▶ PROBLEM TO WORK ON:
Would you return the lines between the one holding "black toothbrush: 0 -> 1" and the one holding "red tape: 13 -> 10", inclusive, and only those, exactly as they stand in the listing below?

.....

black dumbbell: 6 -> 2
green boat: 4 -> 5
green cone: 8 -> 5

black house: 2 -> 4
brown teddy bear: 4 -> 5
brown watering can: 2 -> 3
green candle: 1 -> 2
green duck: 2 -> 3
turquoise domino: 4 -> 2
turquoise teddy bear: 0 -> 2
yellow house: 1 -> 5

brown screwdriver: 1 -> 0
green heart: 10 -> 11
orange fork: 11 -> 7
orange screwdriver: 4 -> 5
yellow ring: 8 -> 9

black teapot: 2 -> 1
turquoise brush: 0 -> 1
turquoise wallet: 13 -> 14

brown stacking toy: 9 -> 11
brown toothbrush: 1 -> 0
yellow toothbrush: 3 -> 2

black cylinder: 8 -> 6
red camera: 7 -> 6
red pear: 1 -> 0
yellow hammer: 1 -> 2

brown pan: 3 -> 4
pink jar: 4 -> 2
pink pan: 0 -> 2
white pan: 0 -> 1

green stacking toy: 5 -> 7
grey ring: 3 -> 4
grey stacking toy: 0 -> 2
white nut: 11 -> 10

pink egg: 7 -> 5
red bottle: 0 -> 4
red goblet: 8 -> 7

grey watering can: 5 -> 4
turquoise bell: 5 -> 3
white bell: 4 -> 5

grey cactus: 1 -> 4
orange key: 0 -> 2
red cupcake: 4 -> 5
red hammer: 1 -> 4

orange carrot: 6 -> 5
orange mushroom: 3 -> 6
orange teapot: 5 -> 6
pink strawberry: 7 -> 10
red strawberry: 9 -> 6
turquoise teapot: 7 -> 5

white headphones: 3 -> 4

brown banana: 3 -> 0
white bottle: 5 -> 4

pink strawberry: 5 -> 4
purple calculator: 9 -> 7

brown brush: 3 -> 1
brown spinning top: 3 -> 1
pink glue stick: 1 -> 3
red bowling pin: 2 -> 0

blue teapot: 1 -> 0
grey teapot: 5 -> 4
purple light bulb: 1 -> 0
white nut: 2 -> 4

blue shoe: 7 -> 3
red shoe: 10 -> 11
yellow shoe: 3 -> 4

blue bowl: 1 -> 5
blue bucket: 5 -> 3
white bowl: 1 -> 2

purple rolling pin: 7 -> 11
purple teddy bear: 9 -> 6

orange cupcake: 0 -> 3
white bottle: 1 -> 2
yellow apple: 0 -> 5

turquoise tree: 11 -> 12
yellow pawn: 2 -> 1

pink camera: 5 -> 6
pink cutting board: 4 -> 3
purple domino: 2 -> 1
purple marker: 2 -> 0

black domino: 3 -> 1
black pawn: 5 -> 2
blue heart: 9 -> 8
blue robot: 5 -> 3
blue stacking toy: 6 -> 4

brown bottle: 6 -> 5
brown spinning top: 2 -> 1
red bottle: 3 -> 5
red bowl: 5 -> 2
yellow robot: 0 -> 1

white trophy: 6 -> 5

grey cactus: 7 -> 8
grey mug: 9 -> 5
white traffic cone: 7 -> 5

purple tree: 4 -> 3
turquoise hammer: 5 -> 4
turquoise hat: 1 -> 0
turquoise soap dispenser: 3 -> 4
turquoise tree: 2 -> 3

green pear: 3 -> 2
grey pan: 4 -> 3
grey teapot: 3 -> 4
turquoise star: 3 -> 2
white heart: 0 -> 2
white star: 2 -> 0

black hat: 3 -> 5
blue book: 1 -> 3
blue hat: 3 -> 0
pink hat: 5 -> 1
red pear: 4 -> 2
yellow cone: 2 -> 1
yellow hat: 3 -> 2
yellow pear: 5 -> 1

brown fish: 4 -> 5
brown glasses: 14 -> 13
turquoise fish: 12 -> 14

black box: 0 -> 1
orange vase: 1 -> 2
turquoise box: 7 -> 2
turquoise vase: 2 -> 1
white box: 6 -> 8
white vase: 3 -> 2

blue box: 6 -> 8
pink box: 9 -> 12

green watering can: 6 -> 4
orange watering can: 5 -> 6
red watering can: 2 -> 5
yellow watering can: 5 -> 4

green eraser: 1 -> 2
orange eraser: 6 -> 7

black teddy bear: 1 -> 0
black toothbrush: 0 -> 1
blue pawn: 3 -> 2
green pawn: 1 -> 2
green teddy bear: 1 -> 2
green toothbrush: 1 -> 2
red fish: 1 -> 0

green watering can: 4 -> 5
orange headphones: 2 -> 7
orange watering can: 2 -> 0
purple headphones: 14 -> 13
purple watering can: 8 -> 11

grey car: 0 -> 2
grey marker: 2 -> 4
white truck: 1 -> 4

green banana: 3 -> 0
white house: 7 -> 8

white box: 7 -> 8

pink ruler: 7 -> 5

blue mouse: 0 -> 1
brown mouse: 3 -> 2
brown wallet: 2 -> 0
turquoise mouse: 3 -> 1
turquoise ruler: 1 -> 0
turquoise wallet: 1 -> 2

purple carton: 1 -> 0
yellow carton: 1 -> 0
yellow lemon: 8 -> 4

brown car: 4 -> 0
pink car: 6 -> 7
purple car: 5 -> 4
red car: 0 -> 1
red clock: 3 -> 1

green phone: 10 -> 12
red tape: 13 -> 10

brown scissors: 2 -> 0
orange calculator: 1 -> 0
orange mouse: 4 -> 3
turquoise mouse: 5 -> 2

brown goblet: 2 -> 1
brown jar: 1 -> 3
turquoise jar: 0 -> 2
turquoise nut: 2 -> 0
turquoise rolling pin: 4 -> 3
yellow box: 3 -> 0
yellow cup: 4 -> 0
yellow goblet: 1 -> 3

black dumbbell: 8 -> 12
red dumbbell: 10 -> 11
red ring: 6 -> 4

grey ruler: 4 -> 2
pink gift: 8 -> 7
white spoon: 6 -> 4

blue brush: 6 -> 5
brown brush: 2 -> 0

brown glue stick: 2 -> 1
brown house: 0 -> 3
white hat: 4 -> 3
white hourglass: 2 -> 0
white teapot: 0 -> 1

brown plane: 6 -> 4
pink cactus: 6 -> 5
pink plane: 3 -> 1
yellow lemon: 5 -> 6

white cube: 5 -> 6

.....

▶ EXERCISE SOLUTION:
black toothbrush: 0 -> 1
blue pawn: 3 -> 2
green pawn: 1 -> 2
green teddy bear: 1 -> 2
green toothbrush: 1 -> 2
red fish: 1 -> 0

green watering can: 4 -> 5
orange headphones: 2 -> 7
orange watering can: 2 -> 0
purple headphones: 14 -> 13
purple watering can: 8 -> 11

grey car: 0 -> 2
grey marker: 2 -> 4
white truck: 1 -> 4

green banana: 3 -> 0
white house: 7 -> 8

white box: 7 -> 8

pink ruler: 7 -> 5

blue mouse: 0 -> 1
brown mouse: 3 -> 2
brown wallet: 2 -> 0
turquoise mouse: 3 -> 1
turquoise ruler: 1 -> 0
turquoise wallet: 1 -> 2

purple carton: 1 -> 0
yellow carton: 1 -> 0
yellow lemon: 8 -> 4

brown car: 4 -> 0
pink car: 6 -> 7
purple car: 5 -> 4
red car: 0 -> 1
red clock: 3 -> 1

green phone: 10 -> 12
red tape: 13 -> 10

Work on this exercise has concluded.